- **WHAT TO WORK ON**:
Although the records contain pictures, only their text should be repeated, exactly as it stands.

- **DATA**:
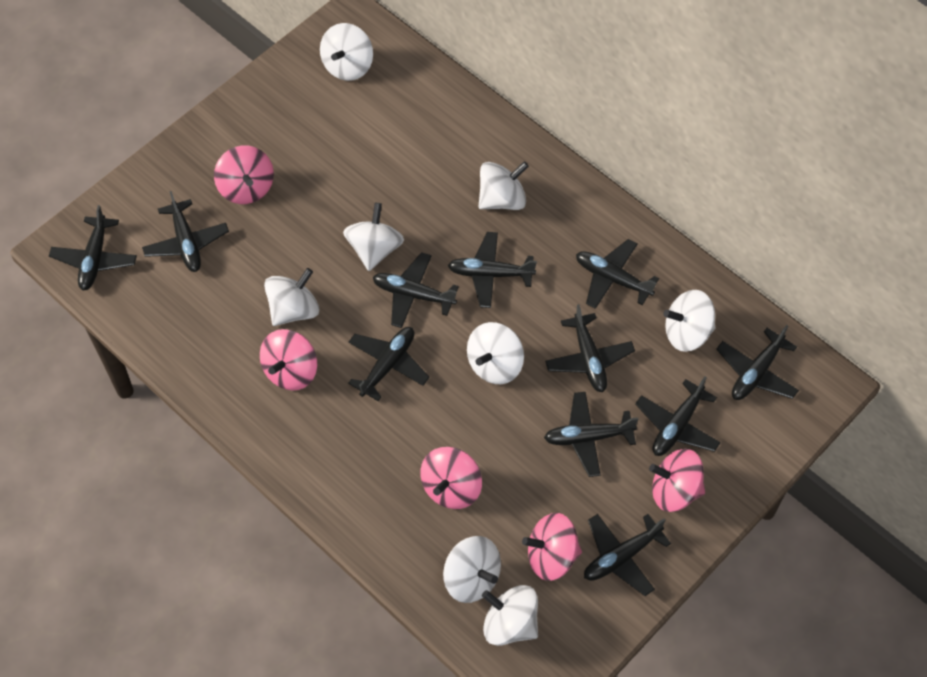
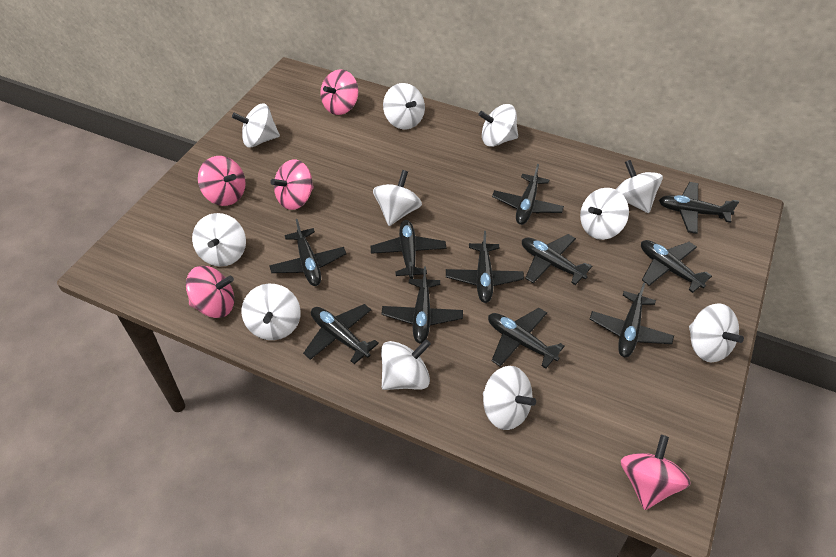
white spinning top: 8 -> 11

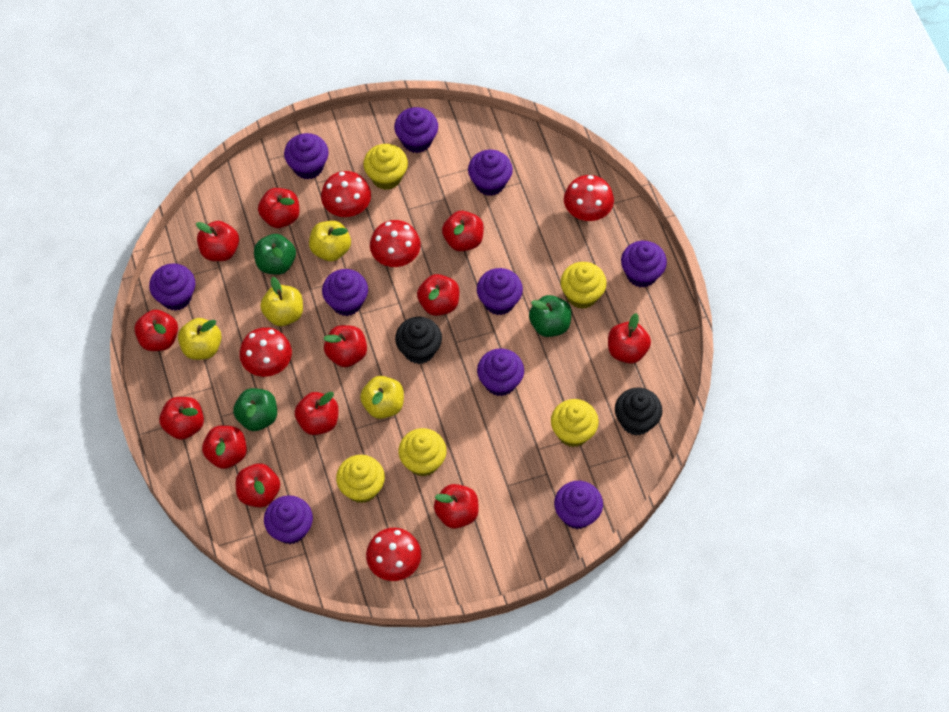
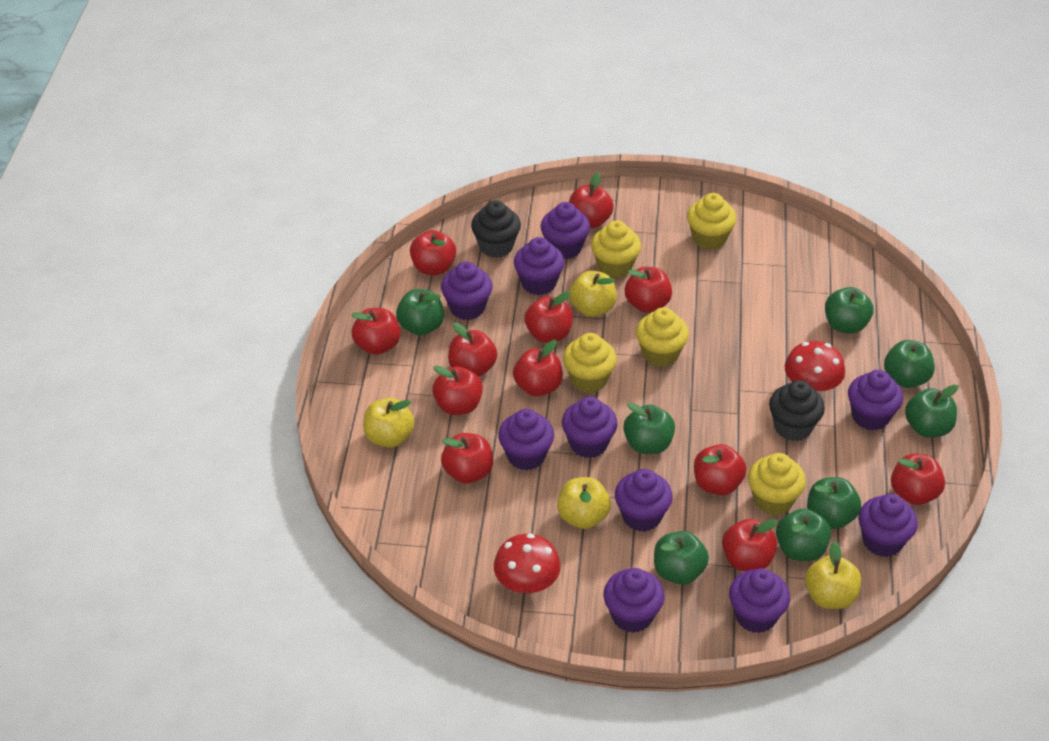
green apple: 3 -> 8
red mushroom: 5 -> 2

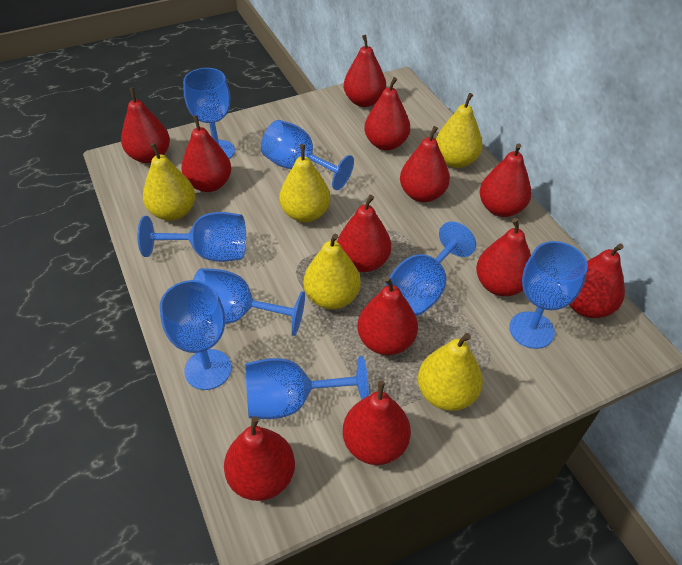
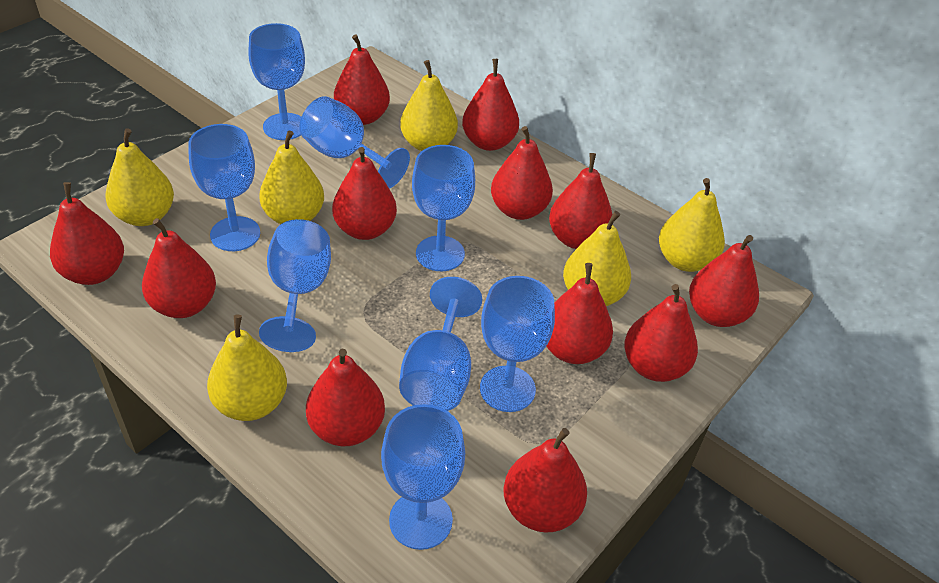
yellow pear: 5 -> 6

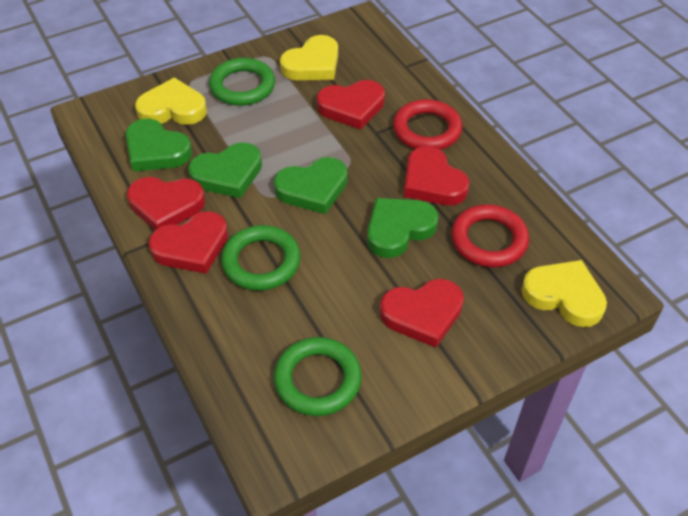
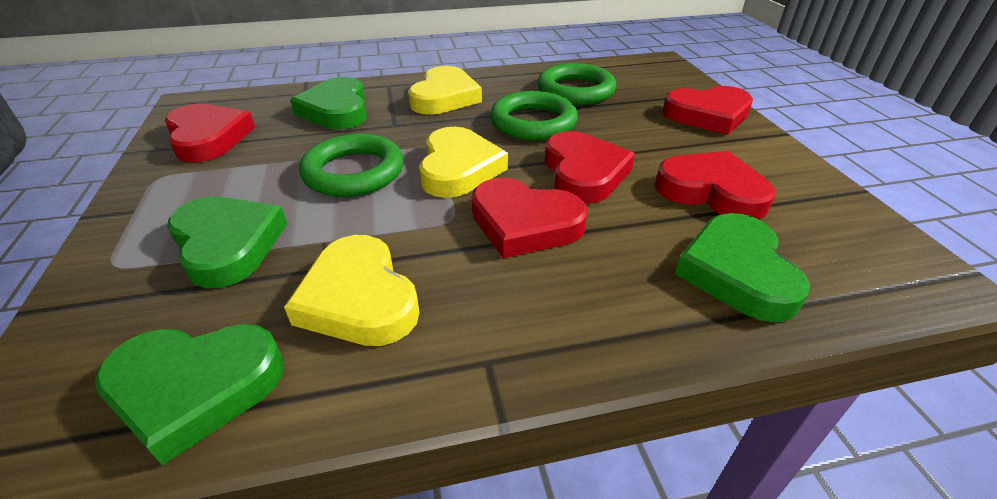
red ring: 2 -> 0

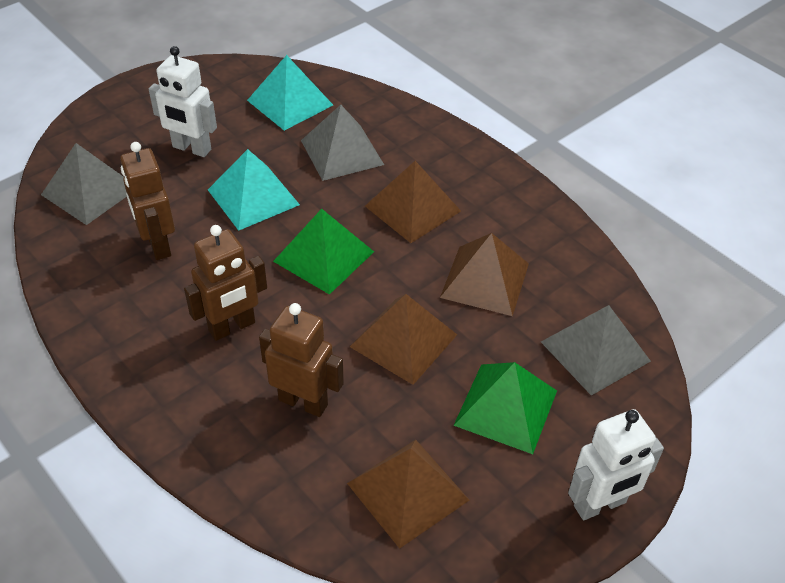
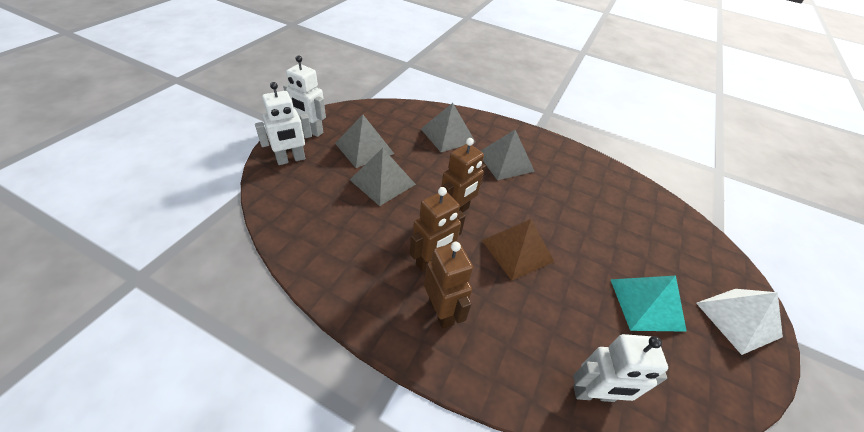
brown pyramid: 4 -> 1
green pyramid: 2 -> 0
grey pyramid: 3 -> 4
turquoise pyramid: 2 -> 1
white pyramid: 0 -> 1
white robot: 2 -> 3

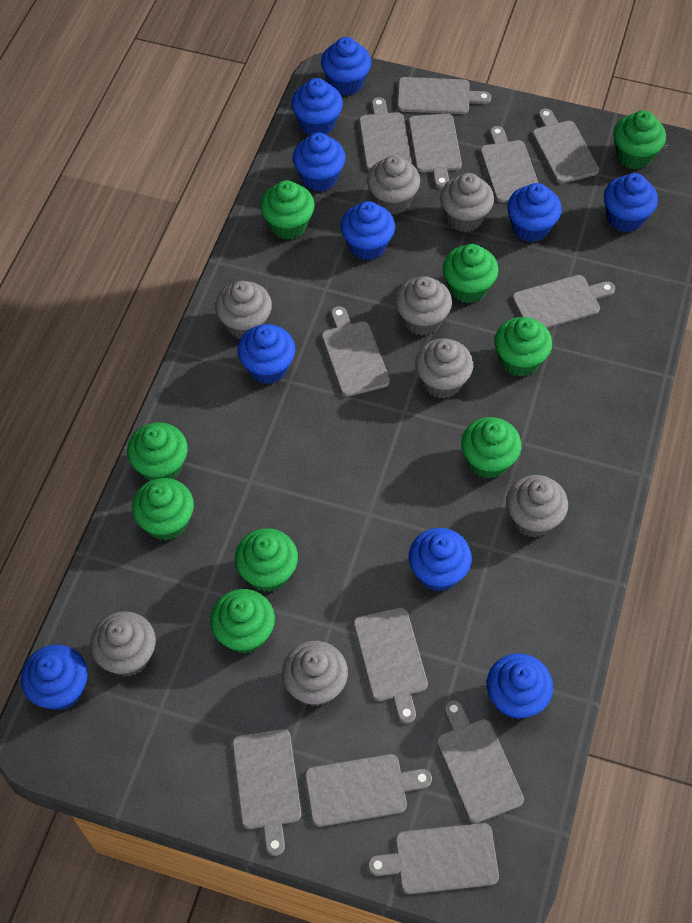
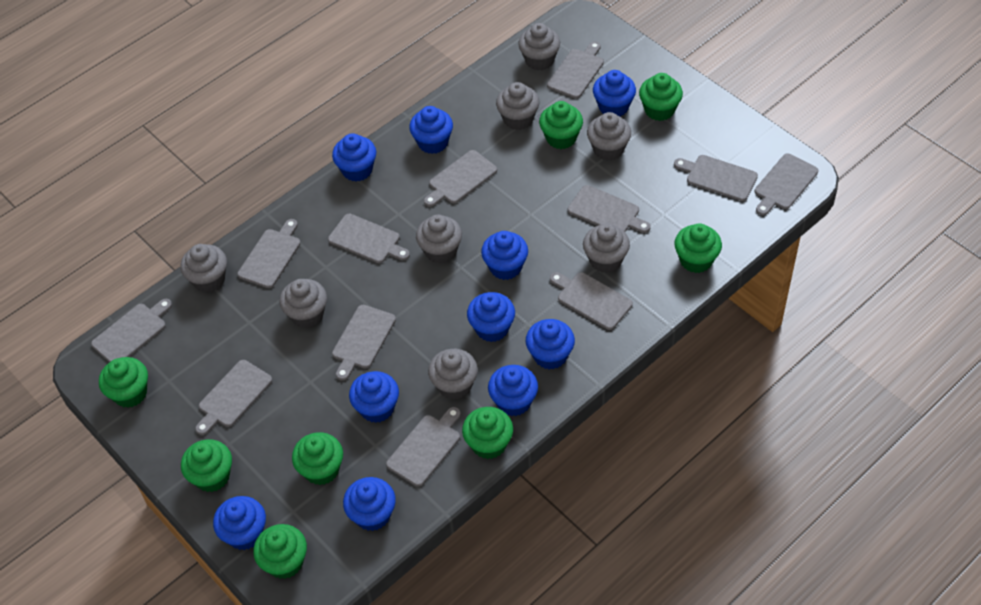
green cupcake: 9 -> 8

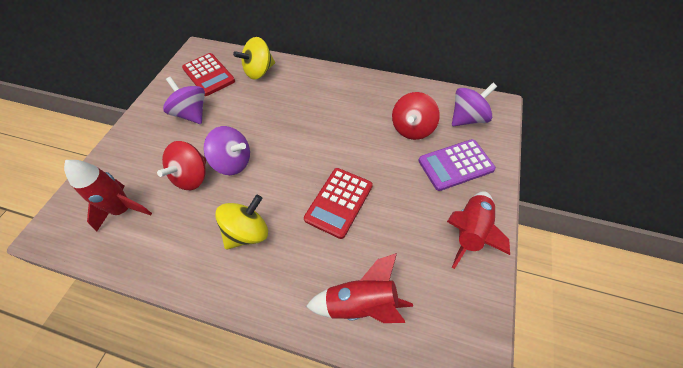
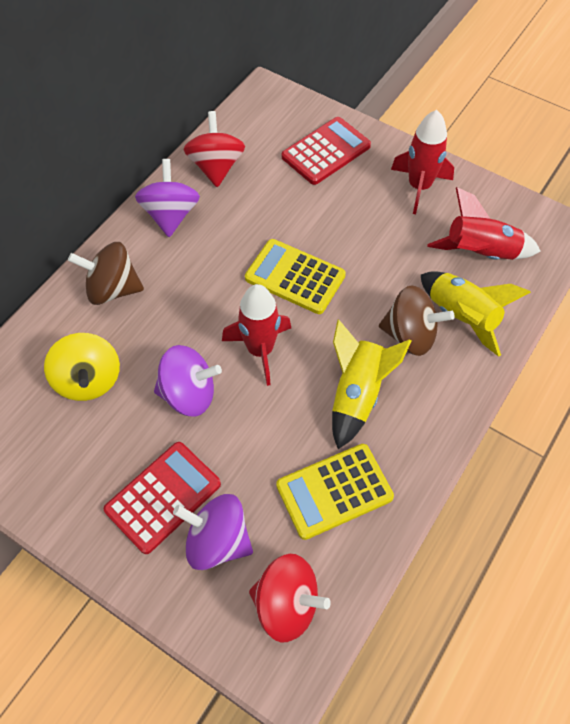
brown spinning top: 0 -> 2
purple calculator: 1 -> 0
yellow calculator: 0 -> 2
yellow rocket: 0 -> 2
yellow spinning top: 2 -> 1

- **REPLY TO THE EXERCISE**:
white spinning top: 8 -> 11

green apple: 3 -> 8
red mushroom: 5 -> 2

yellow pear: 5 -> 6

red ring: 2 -> 0

brown pyramid: 4 -> 1
green pyramid: 2 -> 0
grey pyramid: 3 -> 4
turquoise pyramid: 2 -> 1
white pyramid: 0 -> 1
white robot: 2 -> 3

green cupcake: 9 -> 8

brown spinning top: 0 -> 2
purple calculator: 1 -> 0
yellow calculator: 0 -> 2
yellow rocket: 0 -> 2
yellow spinning top: 2 -> 1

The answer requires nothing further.